[Data excerpts]
···

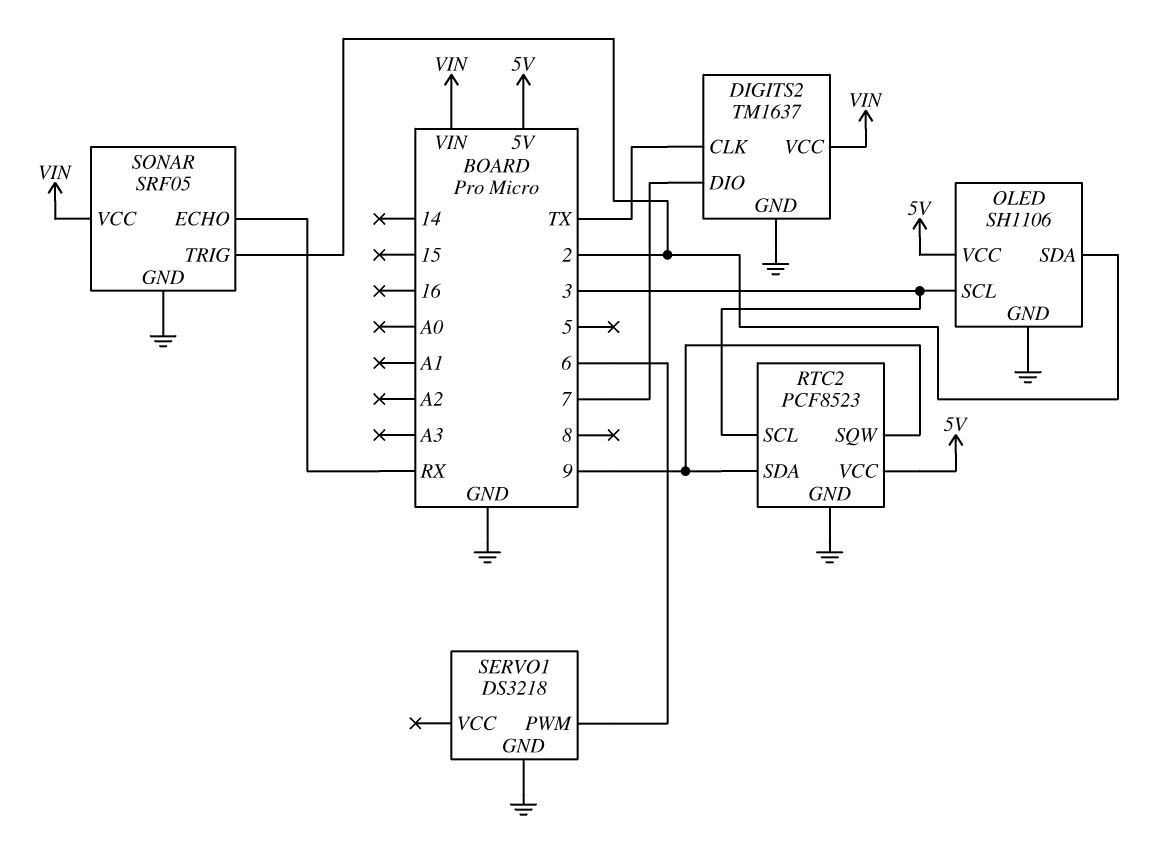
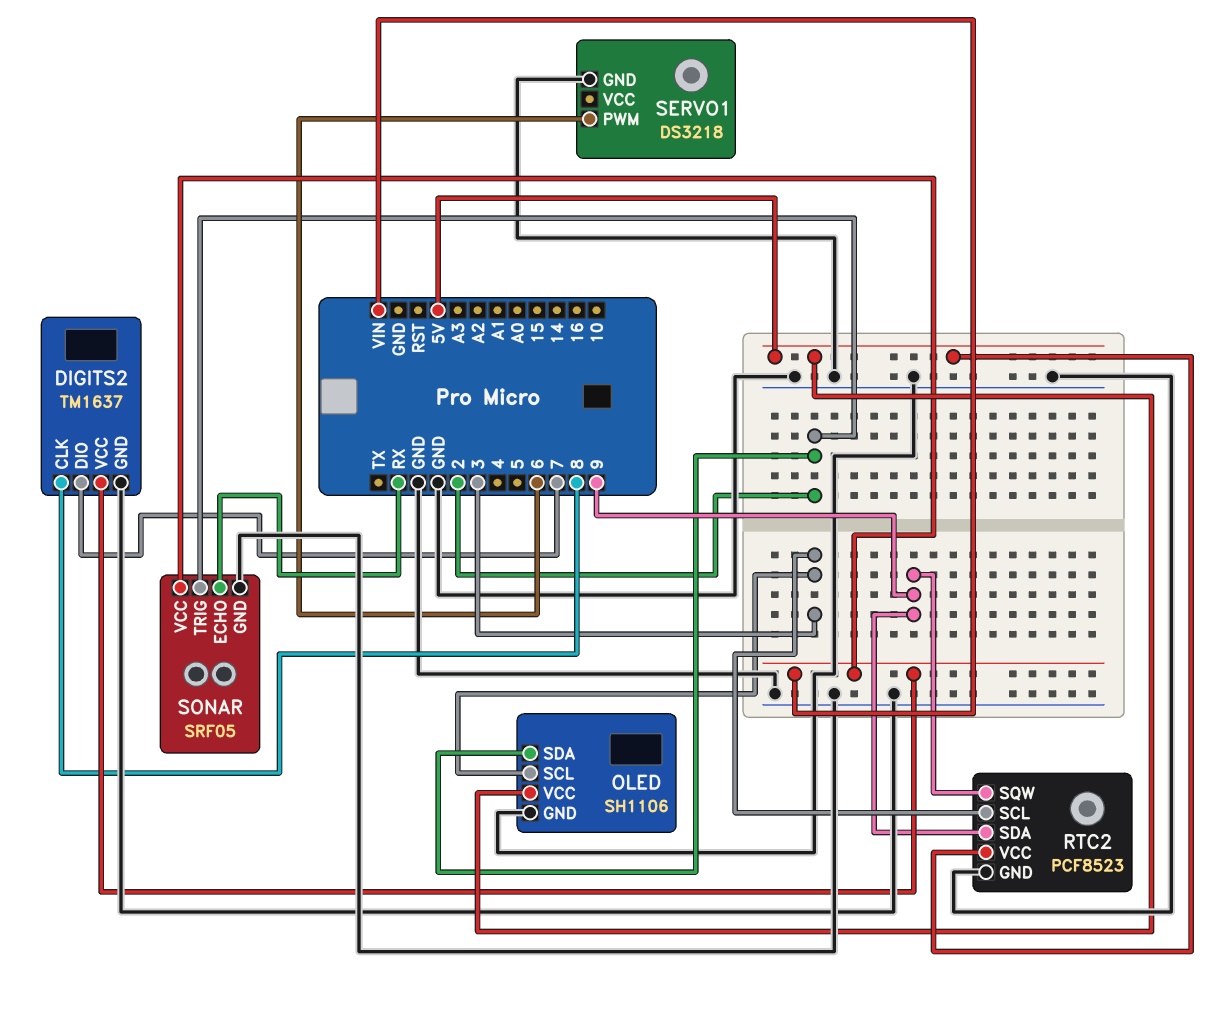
DIGITS2 pin CLK: TX -> 8

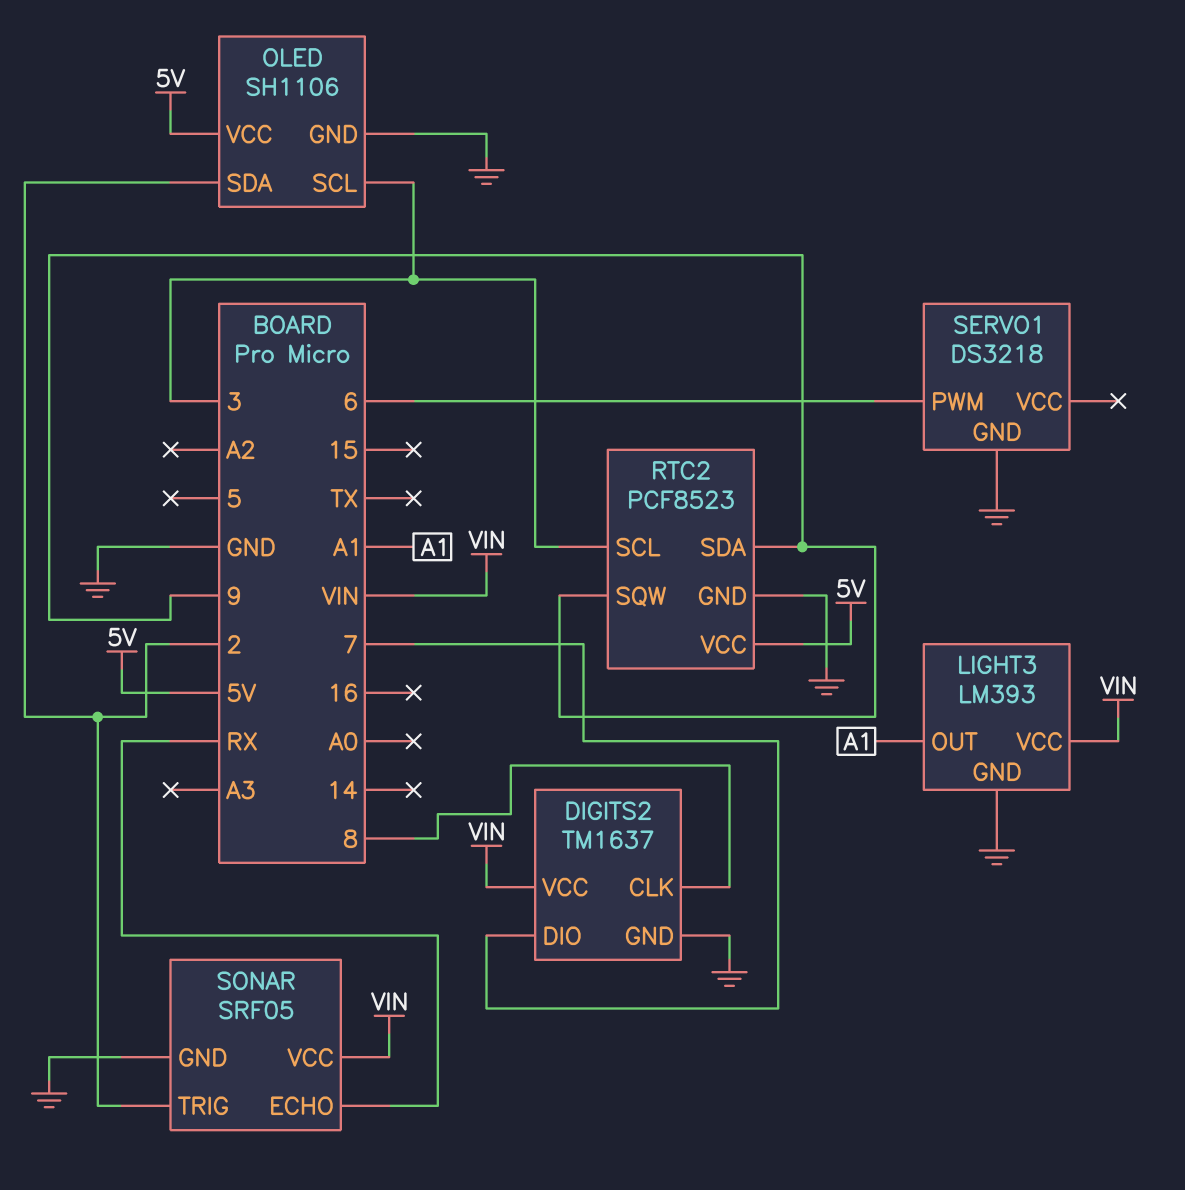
LIGHT3: none -> LM393
LIGHT3 pin GND: none -> GND
LIGHT3 pin OUT: none -> A1
LIGHT3 pin VCC: none -> VIN

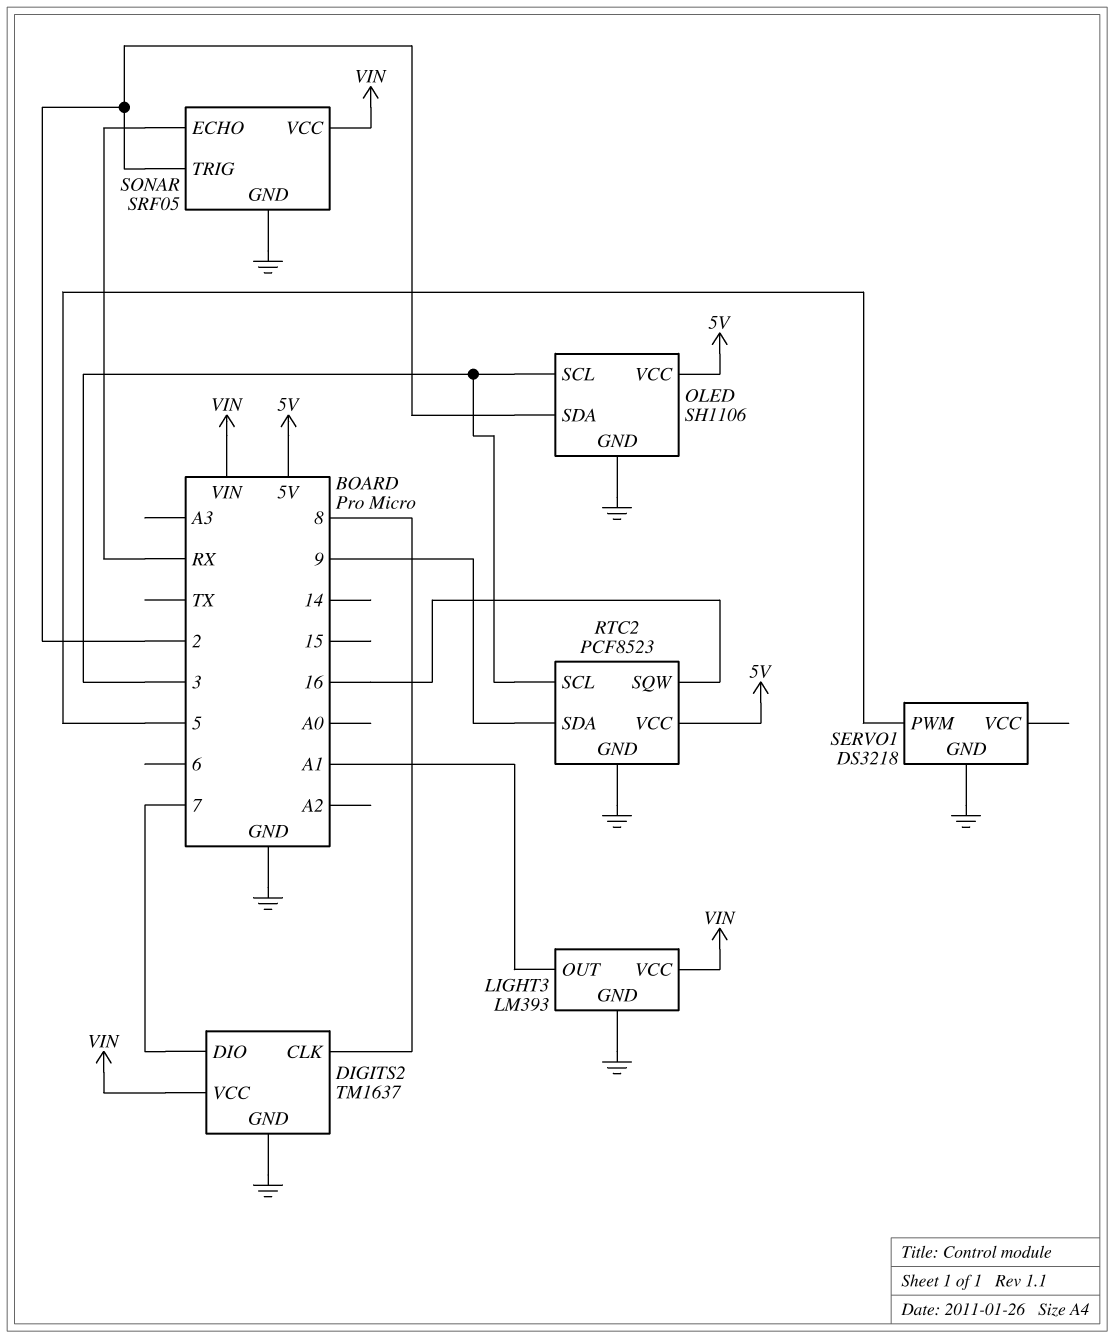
RTC2 pin SQW: 9 -> 16
SERVO1 pin PWM: 6 -> 5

···

- [Requirement]
Only the lines from the line with "LIGHT3 pin VCC: none -> VIN" through the closing line of the data, both included, should be set down, exactly as written and without pictures.

- [Task solution]
LIGHT3 pin VCC: none -> VIN

RTC2 pin SQW: 9 -> 16
SERVO1 pin PWM: 6 -> 5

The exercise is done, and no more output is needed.